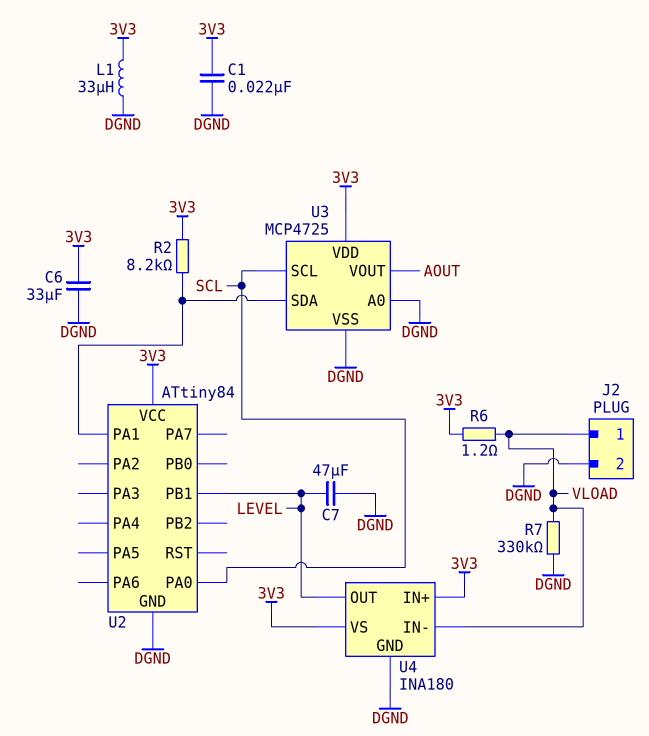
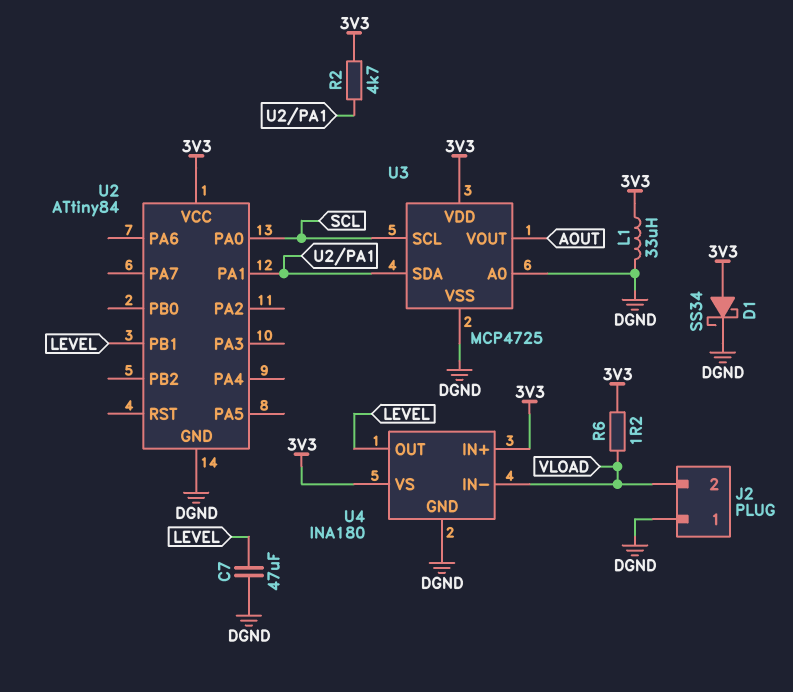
C1: 22nF (3V3, DGND) -> none
C6: 33uF (3V3, DGND) -> none
D1: none -> schottky SS34 (A 3V3, K DGND)
J2 pin 1: VLOAD -> DGND
J2 pin 2: DGND -> VLOAD
R2: 8.2k (3V3, U2/PA1) -> 4.7k (3V3, U2/PA1)
R7: 330k (DGND, VLOAD) -> none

++++++++++

__Brief__: If a line in the listing contains the string "none", copy it.

__The answer__:
C1: 22nF (3V3, DGND) -> none
C6: 33uF (3V3, DGND) -> none
D1: none -> schottky SS34 (A 3V3, K DGND)
R7: 330k (DGND, VLOAD) -> none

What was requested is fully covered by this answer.